* Your task
Reproduce, unaltered, the line with "key/white 173,248 →" along with every line that follows it in the records, up to the last.

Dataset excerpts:
BEGIN
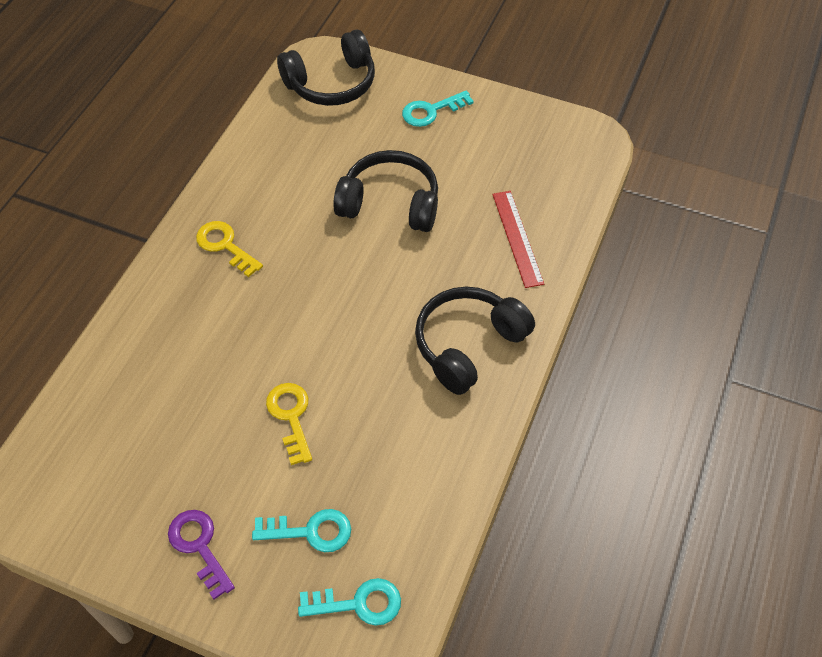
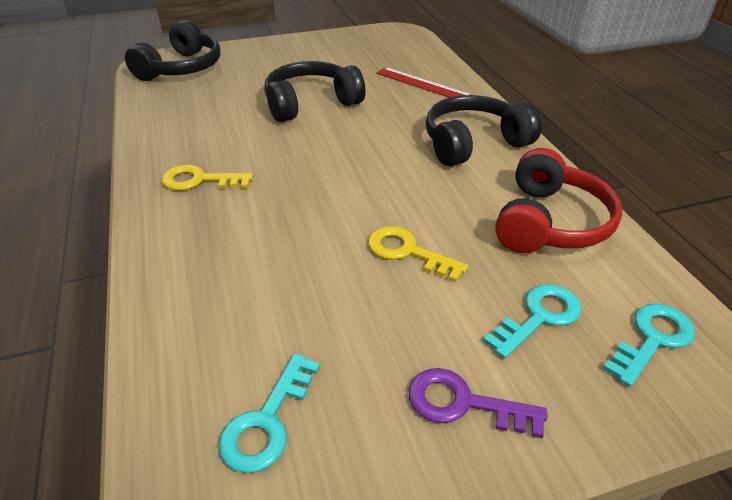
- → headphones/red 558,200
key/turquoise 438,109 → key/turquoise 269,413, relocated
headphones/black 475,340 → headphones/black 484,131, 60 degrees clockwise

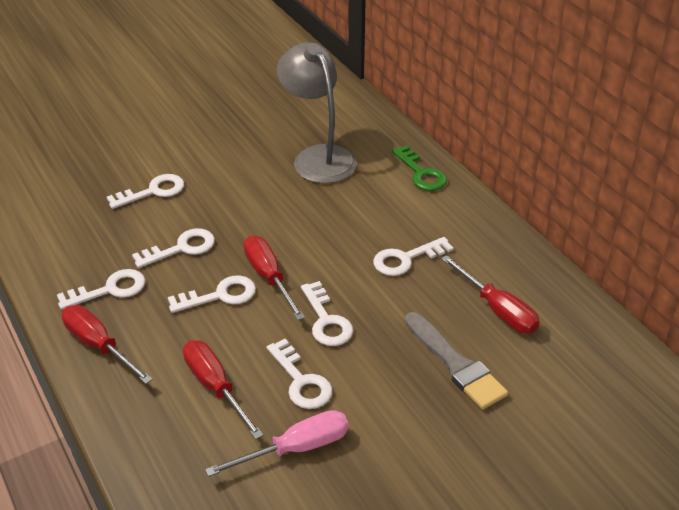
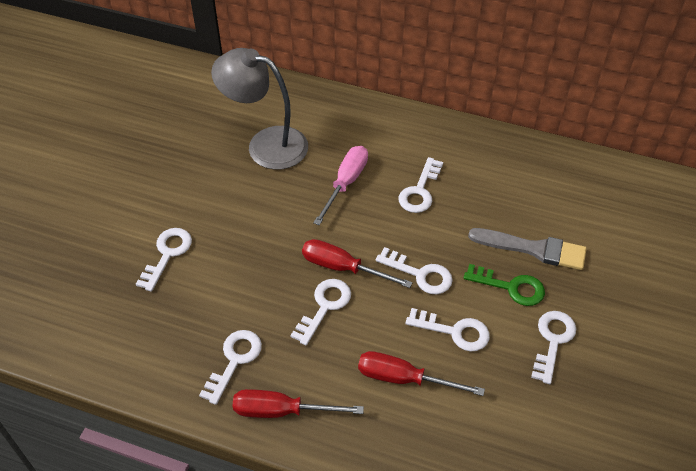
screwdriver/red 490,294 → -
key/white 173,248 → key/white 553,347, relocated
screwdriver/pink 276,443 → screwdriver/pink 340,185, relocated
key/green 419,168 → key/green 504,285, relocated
END
* Solution to the problem
key/white 173,248 → key/white 553,347, relocated
screwdriver/pink 276,443 → screwdriver/pink 340,185, relocated
key/green 419,168 → key/green 504,285, relocated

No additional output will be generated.